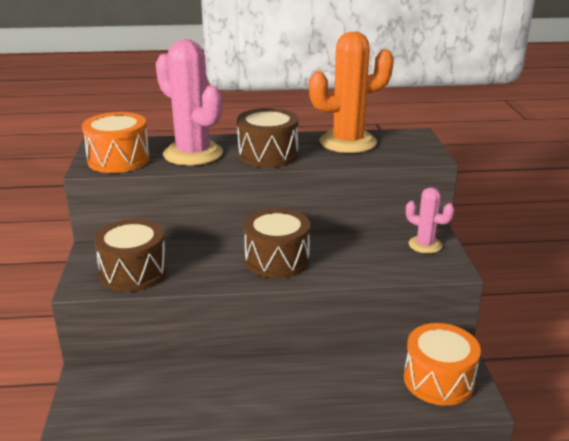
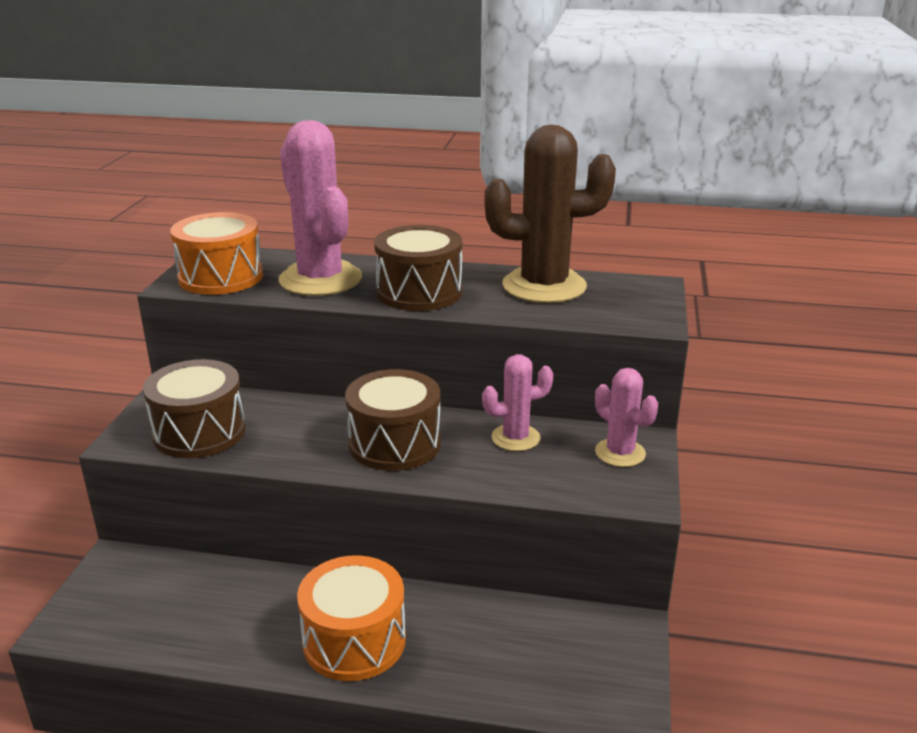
camera: 15 degrees right, 0 degrees up
(348, 142) = (544, 286): orange cactus -> brown cactus
(354, 245) = (515, 438): none -> pink cactus
(438, 380) = (583, 660): orange drum -> orange drum (354, 641)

* * * * *

A verbatim rendering of the listing above is required, without any of its pictures.

camera: 15 degrees right, 0 degrees up
(348, 142) = (544, 286): orange cactus -> brown cactus
(354, 245) = (515, 438): none -> pink cactus
(438, 380) = (583, 660): orange drum -> orange drum (354, 641)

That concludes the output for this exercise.